** Start of PROVIDED INFORMATION **

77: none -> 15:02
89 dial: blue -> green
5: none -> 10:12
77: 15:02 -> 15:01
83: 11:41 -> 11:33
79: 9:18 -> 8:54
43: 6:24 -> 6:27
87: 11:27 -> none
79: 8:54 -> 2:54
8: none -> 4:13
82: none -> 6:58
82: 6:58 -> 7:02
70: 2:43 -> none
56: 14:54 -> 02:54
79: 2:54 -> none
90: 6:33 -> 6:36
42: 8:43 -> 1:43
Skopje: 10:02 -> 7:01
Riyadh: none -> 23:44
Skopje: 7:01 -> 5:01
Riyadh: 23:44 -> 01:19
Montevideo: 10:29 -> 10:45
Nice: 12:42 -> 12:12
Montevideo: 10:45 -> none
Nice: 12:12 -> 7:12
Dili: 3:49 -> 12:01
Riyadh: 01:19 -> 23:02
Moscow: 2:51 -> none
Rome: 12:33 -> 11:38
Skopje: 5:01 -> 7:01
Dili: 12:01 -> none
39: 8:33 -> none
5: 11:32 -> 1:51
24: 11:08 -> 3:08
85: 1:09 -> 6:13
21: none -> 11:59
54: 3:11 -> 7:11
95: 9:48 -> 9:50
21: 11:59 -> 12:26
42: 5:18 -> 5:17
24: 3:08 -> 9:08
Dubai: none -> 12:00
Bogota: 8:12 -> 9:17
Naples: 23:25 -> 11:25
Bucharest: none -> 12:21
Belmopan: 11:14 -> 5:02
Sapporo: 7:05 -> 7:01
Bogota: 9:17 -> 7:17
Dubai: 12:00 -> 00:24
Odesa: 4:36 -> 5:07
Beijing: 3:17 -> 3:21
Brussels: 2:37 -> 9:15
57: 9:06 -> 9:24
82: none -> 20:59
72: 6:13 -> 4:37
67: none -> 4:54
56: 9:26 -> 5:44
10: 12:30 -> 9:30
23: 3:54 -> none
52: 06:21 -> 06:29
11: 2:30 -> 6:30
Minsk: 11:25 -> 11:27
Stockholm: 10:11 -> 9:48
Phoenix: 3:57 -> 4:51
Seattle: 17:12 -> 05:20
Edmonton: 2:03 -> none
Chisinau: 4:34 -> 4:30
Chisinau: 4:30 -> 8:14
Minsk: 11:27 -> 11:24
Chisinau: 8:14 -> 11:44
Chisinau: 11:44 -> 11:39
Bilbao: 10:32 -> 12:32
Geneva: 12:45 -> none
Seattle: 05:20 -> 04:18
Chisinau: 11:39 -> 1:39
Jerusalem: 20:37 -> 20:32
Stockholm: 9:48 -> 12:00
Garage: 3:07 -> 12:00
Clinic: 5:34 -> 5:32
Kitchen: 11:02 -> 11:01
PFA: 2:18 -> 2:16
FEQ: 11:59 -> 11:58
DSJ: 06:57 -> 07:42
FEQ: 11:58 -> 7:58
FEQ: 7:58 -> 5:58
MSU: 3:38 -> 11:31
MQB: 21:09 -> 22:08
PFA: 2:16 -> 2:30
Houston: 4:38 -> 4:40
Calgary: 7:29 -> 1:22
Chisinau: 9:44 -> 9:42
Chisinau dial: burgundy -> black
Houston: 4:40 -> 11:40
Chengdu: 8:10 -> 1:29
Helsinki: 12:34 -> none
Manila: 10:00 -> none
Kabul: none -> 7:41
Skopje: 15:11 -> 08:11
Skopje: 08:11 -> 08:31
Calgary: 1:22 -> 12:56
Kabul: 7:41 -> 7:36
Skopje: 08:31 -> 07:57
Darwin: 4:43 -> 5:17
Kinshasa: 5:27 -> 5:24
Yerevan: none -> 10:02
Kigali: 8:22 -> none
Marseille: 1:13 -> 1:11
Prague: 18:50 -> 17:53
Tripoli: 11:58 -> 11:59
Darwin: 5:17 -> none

** End of PROVIDED INFORMATION **

**DIRECTIONS FOR THIS TASK:**
Echo every item above, keeping each line identical to how it appears.

**ANSWER FOR THE TASK:**
77: none -> 15:02
89 dial: blue -> green
5: none -> 10:12
77: 15:02 -> 15:01
83: 11:41 -> 11:33
79: 9:18 -> 8:54
43: 6:24 -> 6:27
87: 11:27 -> none
79: 8:54 -> 2:54
8: none -> 4:13
82: none -> 6:58
82: 6:58 -> 7:02
70: 2:43 -> none
56: 14:54 -> 02:54
79: 2:54 -> none
90: 6:33 -> 6:36
42: 8:43 -> 1:43
Skopje: 10:02 -> 7:01
Riyadh: none -> 23:44
Skopje: 7:01 -> 5:01
Riyadh: 23:44 -> 01:19
Montevideo: 10:29 -> 10:45
Nice: 12:42 -> 12:12
Montevideo: 10:45 -> none
Nice: 12:12 -> 7:12
Dili: 3:49 -> 12:01
Riyadh: 01:19 -> 23:02
Moscow: 2:51 -> none
Rome: 12:33 -> 11:38
Skopje: 5:01 -> 7:01
Dili: 12:01 -> none
39: 8:33 -> none
5: 11:32 -> 1:51
24: 11:08 -> 3:08
85: 1:09 -> 6:13
21: none -> 11:59
54: 3:11 -> 7:11
95: 9:48 -> 9:50
21: 11:59 -> 12:26
42: 5:18 -> 5:17
24: 3:08 -> 9:08
Dubai: none -> 12:00
Bogota: 8:12 -> 9:17
Naples: 23:25 -> 11:25
Bucharest: none -> 12:21
Belmopan: 11:14 -> 5:02
Sapporo: 7:05 -> 7:01
Bogota: 9:17 -> 7:17
Dubai: 12:00 -> 00:24
Odesa: 4:36 -> 5:07
Beijing: 3:17 -> 3:21
Brussels: 2:37 -> 9:15
57: 9:06 -> 9:24
82: none -> 20:59
72: 6:13 -> 4:37
67: none -> 4:54
56: 9:26 -> 5:44
10: 12:30 -> 9:30
23: 3:54 -> none
52: 06:21 -> 06:29
11: 2:30 -> 6:30
Minsk: 11:25 -> 11:27
Stockholm: 10:11 -> 9:48
Phoenix: 3:57 -> 4:51
Seattle: 17:12 -> 05:20
Edmonton: 2:03 -> none
Chisinau: 4:34 -> 4:30
Chisinau: 4:30 -> 8:14
Minsk: 11:27 -> 11:24
Chisinau: 8:14 -> 11:44
Chisinau: 11:44 -> 11:39
Bilbao: 10:32 -> 12:32
Geneva: 12:45 -> none
Seattle: 05:20 -> 04:18
Chisinau: 11:39 -> 1:39
Jerusalem: 20:37 -> 20:32
Stockholm: 9:48 -> 12:00
Garage: 3:07 -> 12:00
Clinic: 5:34 -> 5:32
Kitchen: 11:02 -> 11:01
PFA: 2:18 -> 2:16
FEQ: 11:59 -> 11:58
DSJ: 06:57 -> 07:42
FEQ: 11:58 -> 7:58
FEQ: 7:58 -> 5:58
MSU: 3:38 -> 11:31
MQB: 21:09 -> 22:08
PFA: 2:16 -> 2:30
Houston: 4:38 -> 4:40
Calgary: 7:29 -> 1:22
Chisinau: 9:44 -> 9:42
Chisinau dial: burgundy -> black
Houston: 4:40 -> 11:40
Chengdu: 8:10 -> 1:29
Helsinki: 12:34 -> none
Manila: 10:00 -> none
Kabul: none -> 7:41
Skopje: 15:11 -> 08:11
Skopje: 08:11 -> 08:31
Calgary: 1:22 -> 12:56
Kabul: 7:41 -> 7:36
Skopje: 08:31 -> 07:57
Darwin: 4:43 -> 5:17
Kinshasa: 5:27 -> 5:24
Yerevan: none -> 10:02
Kigali: 8:22 -> none
Marseille: 1:13 -> 1:11
Prague: 18:50 -> 17:53
Tripoli: 11:58 -> 11:59
Darwin: 5:17 -> none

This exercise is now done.